• SET EXERCISE:
Locate each line in the records below that contains the string "kern", and copy those lines out.

[Data excerpts]
######

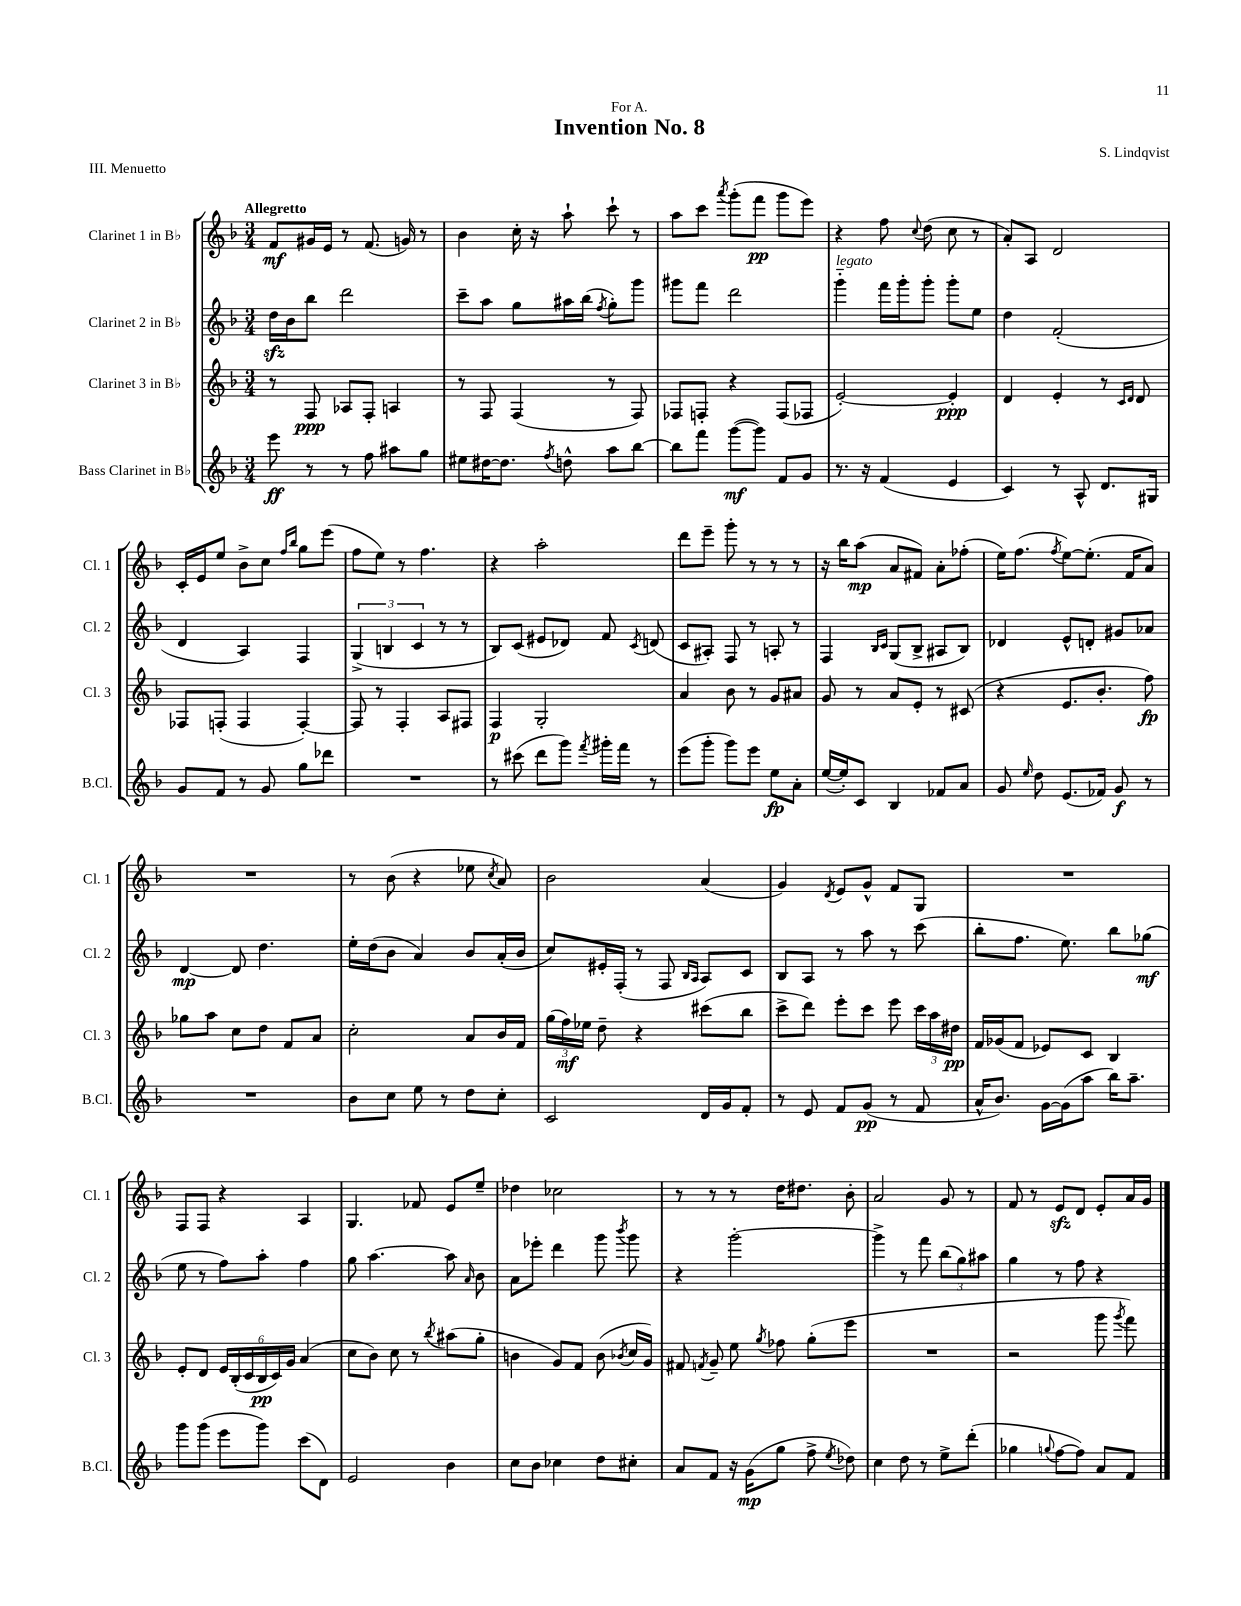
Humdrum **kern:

**kern	**dynam	**kern	**dynam	**kern	**dynam	**kern	**dynam
*part4	*part4	*part3	*part3	*part2	*part2	*part1	*part1
*staff4	*staff4	*staff3	*staff3	*staff2	*staff2	*staff1	*staff1
*I"Bass Clarinet in B♭	*	*I"Clarinet 3 in B♭	*	*I"Clarinet 2 in B♭	*	*I"Clarinet 1 in B♭	*
*I'B.Cl.	*	*I'Cl. 3	*	*I'Cl. 2	*	*I'Cl. 1	*
*clefG2	*	*clefG2	*	*clefG2	*	*clefG2	*
*k[b-]	*	*k[b-]	*	*k[b-]	*	*k[b-]	*
*M3/4	*	*M3/4	*	*M3/4	*	*M3/4	*
=1	=1	=1	=1	=1	=1	=1	=1
!	!	!	!	!	!	!LO:TX:a:B:t=Allegretto	!
8eee\	ff	8r	.	16ddzz\LL	.	8f/L	mf
.	.	.	.	16b-\J	.	.	.
8r	.	8F/	ppp	8bb-\J	.	16g#X/L	.
.	.	.	.	.	.	16e/JJ	.
8r	.	8A-X/L	.	2ddd\	.	8r	.
8ff\	.	8F'/J	.	.	.	(8.f/	.
8aa#X\L	.	4An/	.	.	.	.	.
.	.	.	.	.	.	16gn/)	.
8gg\J	.	.	.	.	.	8r	.
=2	=2	=2	=2	=2	=2	=2	=2
8ee#X\L	.	8r	.	8ccc~\L	.	4b-\	.
[16dd#X\K	.	8F/	.	8aa\J	.	.	.
8.dd#\J]	.	.	.	.	.	.	.
.	.	(4F/	.	8gg\L	.	16cc'\	.
.	.	.	.	.	.	16r	.
8qff/	.	.	.	.	.	.	.
8ddn^^\	.	.	.	16aa#X\L	.	8aa`\	.
.	.	.	.	(16bb-\JJ	.	.	.
.	.	.	.	8qff/	.	.	.
8aa\L	.	8r	.	8gg'\L)	.	8ccc`\	.
[8bb-\J	.	8F/)	.	8ggg\J	.	8r	.
=3	=3	=3	=3	=3	=3	=3	=3
8bb-\L]	.	8F-X/L	.	8ggg#X\L	.	8aa\L	.
8fff\J	.	8Fn'/J	.	8fff\J	.	8ccc\J	.
.	.	.	.	.	.	8qaaa/	.
([8ggg\L	mf	4r	.	2ddd\	.	(8ggg'\L	.
8ggg\J])	.	.	.	.	.	8fff\J	pp
8f/L	.	(8F/L	.	.	.	8ggg\L	.
8g/J	.	8F-X/J	.	.	.	8eee\J)	.
=4	=4	=4	=4	=4	=4	=4	=4
!	!	!	!	!LO:TX:a:i:t=legato	!	!	!
8.r	.	[2e'/)	.	4ggg\	.	4r	.
16r	.	.	.	.	.	.	.
(4f/	.	.	.	16fff\LL	.	8ff\	.
.	.	.	.	16ggg'\J	.	.	.
.	.	.	.	.	.	8qqcc/	.
.	.	.	.	8ggg'\J	.	(8dd\	.
4e/	.	4e'/]	ppp	8ggg'\L	.	8cc\	.
.	.	.	.	8ee\J	.	8r	.
=5	=5	=5	=5	=5	=5	=5	=5
4c/)	.	4d/	.	4dd\	.	8a'/L)	.
.	.	.	.	.	.	8A/J	.
8r	.	4e'/	.	(2f'/	.	2d/	.
8A^^/	.	.	.	.	.	.	.
8.d/L	.	8r	.	.	.	.	.
.	.	16qqc/LL	.	.	.	.	.
.	.	16qqd/JJ	.	.	.	.	.
.	.	8d/	.	.	.	.	.
16G#X/Jk	.	.	.	.	.	.	.
!!LO:LB:g=z
=6	=6	=6	=6	=6	=6	=6	=6
8g/L	.	8F-X/L	.	4d/	.	16c'/LL	.
.	.	.	.	.	.	16e/J	.
8f/J	.	(8Fn'/J	.	.	.	8ee/J	.
8r	.	4F/	.	4A/)	.	8b-^\L	.
8g/	.	.	.	.	.	8cc\J	.
.	.	.	.	.	.	16qqff/LL	.
.	.	.	.	.	.	16qqbb-/JJ	.
8gg\L	.	[4F'/)	.	4F/	.	8gg\L	.
8ddd-X\J	.	.	.	.	.	(8eee\J	.
=7	=7	=7	=7	=7	=7	=7	=7
2.r	.	8F/]	.	(6G^/	.	8ff\L	.
.	.	8r	.	.	.	8ee\J)	.
.	.	.	.	6Bn/	.	.	.
.	.	4F'/	.	.	.	8r	.
.	.	.	.	6c/	.	.	.
.	.	.	.	.	.	4.ff\	.
.	.	8A/L	.	8r	.	.	.
.	.	8F#X/J	.	8r	.	.	.
=8	=8	=8	=8	=8	=8	=8	=8
8r	.	4F/	p	8B-/L)	.	4r	.
(8ccc#X\	.	.	.	(8c/J	.	.	.
8ddd\L	.	2G'/	.	8e#X/L	.	2aa'\	.
8ggg\J)	.	.	.	8d-X/J)	.	.	.
8qfff/	.	.	.	.	.	.	.
16ggg#X'\LL	.	.	.	8f/	.	.	.
16fff\JJ	.	.	.	.	.	.	.
.	.	.	.	8qc/	.	.	.
8r	.	.	.	(8dn/	.	.	.
=9	=9	=9	=9	=9	=9	=9	=9
(8eee\L	.	4a/	.	8c/L	.	8ddd\L	.
8ggg'\J	.	.	.	8A#X'/J)	.	8eee~\J	.
8ggg\L)	.	8b-\	.	8F/	.	8ggg'\	.
8eee\J	.	8r	.	8r	.	8r	.
8ee\L	fp	8g/L	.	8An'/	.	8r	.
8a'\J	.	8a#X/J	.	8r	.	8r	.
=10	=10	=10	=10	=10	=10	=10	=10
([16ee/LL	.	8g/	.	4F/	.	16r	.
16ee'/J])	.	.	.	.	.	16bb-\KL	.
8c/J	.	8r	.	.	.	(8aa\J	mp
.	.	.	.	16qqB-/LL	.	.	.
.	.	.	.	16qqc/JJ	.	.	.
4B-/	.	8a/L	.	(8G/L	.	8a/L	.
.	.	8e'/J	.	8B-^/J	.	8f#X/J)	.
8f-X/L	.	8r	.	8A#X/L	.	8a'\L	.
8a/J	.	(8c#X/	.	8B-/J)	.	(8ff-X'\J	.
=11	=11	=11	=11	=11	=11	=11	=11
8g/	.	4r	.	4d-X/	.	16ee\KL)	.
.	.	.	.	.	.	(8.ff\J	.
16qqee/	.	.	.	.	.	.	.
8dd\	.	.	.	.	.	.	.
.	.	.	.	.	.	8qff/	.
(8.e/L	.	8.e/L	.	8e^^/L	.	[8ee\L)	.
.	.	.	.	8dn'/J	.	(8.ee'\J]	.
16f-X/Jk)	.	8.b-'/J	.	.	.	.	.
8g/	f	.	.	8g#X/L	.	.	.
.	.	.	.	.	.	16f/KL	.
8r	.	8ff\)	fp	8a-X/J	.	8a/J)	.
!!LO:LB:g=z
=12	=12	=12	=12	=12	=12	=12	=12
2.r	.	8gg-X\L	.	[4d/	mp	2.r	.
.	.	8aa\J	.	.	.	.	.
.	.	8cc\L	.	8d/]	.	.	.
.	.	8dd\J	.	4.dd\	.	.	.
.	.	8f/L	.	.	.	.	.
.	.	8a/J	.	.	.	.	.
=13	=13	=13	=13	=13	=13	=13	=13
8b-\L	.	2cc'\	.	16ee'\LL	.	8r	.
.	.	.	.	(16dd\J	.	.	.
8cc\J	.	.	.	8b-\J	.	(8b-\	.
8ee\	.	.	.	4a/)	.	4r	.
8r	.	.	.	.	.	.	.
8dd\L	.	8a/L	.	8b-/L	.	8ee-X\	.
.	.	.	.	.	.	8qcc/	.
8cc'\J	.	16b-/L	.	(16a'/L	.	8a/)	.
.	.	16f/JJ	.	16b-/JJ	.	.	.
=14	=14	=14	=14	=14	=14	=14	=14
2c/	.	(24gg\LL	.	8cc/L)	.	2b-\	.
.	.	24ff\)	mf	.	.	.	.
.	.	24ee-X\JJ	.	.	.	.	.
.	.	8dd~\	.	16e#X'/L	.	.	.
.	.	.	.	(16F'/JJ	.	.	.
.	.	4r	.	8r	.	.	.
.	.	.	.	8F/	.	.	.
.	.	.	.	16qqB-/LL	.	.	.
.	.	.	.	16qqA/JJ	.	.	.
16d/LL	.	(8ccc#X\L	.	8A/L)	.	(4a/	.
16g/J	.	.	.	.	.	.	.
8f'/J	.	8bb-\J	.	8c/J	.	.	.
=15	=15	=15	=15	=15	=15	=15	=15
8r	.	8ccc^\L	.	8B-/L	.	4g/)	.
8e/	.	8ddd\J)	.	8A/J	.	.	.
.	.	.	.	.	.	8qd/	.
8f/L	.	8eee'\L	.	8r	.	8e/L	.
(8g/J	pp	8ccc\J	.	8aa\	.	8g^^/J	.
8r	.	8eee\	.	8r	.	8f/L	.
8f/	.	24ccc\LL	.	(8ccc\	.	8G/J	.
.	.	24aa\	.	.	.	.	.
.	.	24dd#X\JJ	pp	.	.	.	.
=16	=16	=16	=16	=16	=16	=16	=16
16a^^/KL	.	16f/LL	.	8bb-'\L	.	2.r	.
8.b-/J)	.	(16g-X/J	.	.	.	.	.
.	.	8f/J	.	8.ff\J	.	.	.
[16g\LL	.	8e-X/L)	.	.	.	.	.
(16g\J]	.	.	.	8.ee\)	.	.	.
8aa\J	.	8c/J	.	.	.	.	.
16bb-\KL)	.	4B-/	.	8bb-\L	.	.	.
8.aa~\J	.	.	.	.	.	.	.
.	.	.	.	(8gg-X\J	mf	.	.
!!LO:LB:g=z
=17	=17	=17	=17	=17	=17	=17	=17
8ggg\L	.	8e'/L	.	8ee\	.	8F/L	.
(8ggg\J	.	8d/J	.	8r	.	8F/J	.
8eee\L	.	24e/LL	.	8ff\L)	.	4r	.
.	.	(24B-'/	.	.	.	.	.
.	.	24c/	.	.	.	.	.
8ggg\J)	.	24B-/	pp	8aa'\J	.	.	.
.	.	24c/)	.	.	.	.	.
.	.	24g/JJ	.	.	.	.	.
(8ccc\L	.	(4a/	.	4ff\	.	4A/	.
8d\J)	.	.	.	.	.	.	.
=18	=18	=18	=18	=18	=18	=18	=18
2e/	.	8cc\L	.	8gg\	.	4.G/	.
.	.	8b-\J)	.	[4.aa\	.	.	.
.	.	8cc\	.	.	.	.	.
.	.	8r	.	.	.	8f-X/	.
.	.	8qbb-/	.	.	.	.	.
4b-\	.	(8aa#X\L	.	8aa\]	.	8e/L	.
.	.	.	.	16qqa/	.	.	.
.	.	8gg'\J	.	8b-\	.	8ee~/J	.
=19	=19	=19	=19	=19	=19	=19	=19
8cc\L	.	4bn\	.	8a\L	.	4dd-X\	.
8b-\J	.	.	.	8eee-X'\J	.	.	.
4cc-X\	.	8g/L)	.	4ddd\	.	2cc-X\	.
.	.	8f/J	.	.	.	.	.
8dd\L	.	(8b\	.	8ggg\	.	.	.
.	.	8qb-X/	.	8qbbb-/	.	.	.
8cc#X'\J	.	16cc/LL	.	8ggg\	.	.	.
.	.	16g/JJ)	.	.	.	.	.
=20	=20	=20	=20	=20	=20	=20	=20
8a/L	.	8f#X/	.	4r	.	8r	.
.	.	8qfn/	.	.	.	.	.
8f/J	.	8g~/	.	.	.	8r	.
16r	.	8ee\	.	[2ggg'\	.	8r	.
(16g\KL	mp	.	.	.	.	.	.
.	.	8qgg/	.	.	.	.	.
8gg\J	.	8ff-X\	.	.	.	16dd\KL	.
.	.	.	.	.	.	8.dd#X\J	.
8ff^\	.	(8gg'\L	.	.	.	.	.
8qee/	.	.	.	.	.	.	.
8dd-X\)	.	8eee\J	.	.	.	8b-'\	.
=21	=21	=21	=21	=21	=21	=21	=21
4cc\	.	2.r	.	4ggg^\]	.	2a/	.
8dd\	.	.	.	8r	.	.	.
8r	.	.	.	8fff\	.	.	.
8ee^\L	.	.	.	(12bb-\L	.	8g/	.
.	.	.	.	12gg\)	.	.	.
(8ddd'\J	.	.	.	.	.	8r	.
.	.	.	.	12aa#X\J	.	.	.
=22	=22	=22	=22	=22	=22	=22	=22
4gg-X\	.	2r	.	4gg\	.	8f/	.
.	.	.	.	.	.	8r	.
8qqggn/	.	.	.	.	.	.	.
[8ff\L	.	.	.	8r	.	8ezz/L	.
8ff\J])	.	.	.	8ff\	.	8d/J	.
8a/L	.	8ggg\	.	4r	.	8e'/L	.
.	.	8qggg/	.	.	.	.	.
8f/J	.	8fff\)	.	.	.	16a/L	.
.	.	.	.	.	.	16g/JJ	.
==	==	==	==	==	==	==	==
*-	*-	*-	*-	*-	*-	*-	*-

######

• WRITTEN REPLY:
Humdrum **kern:
**kern	**dynam	**kern	**dynam	**kern	**dynam	**kern	**dynam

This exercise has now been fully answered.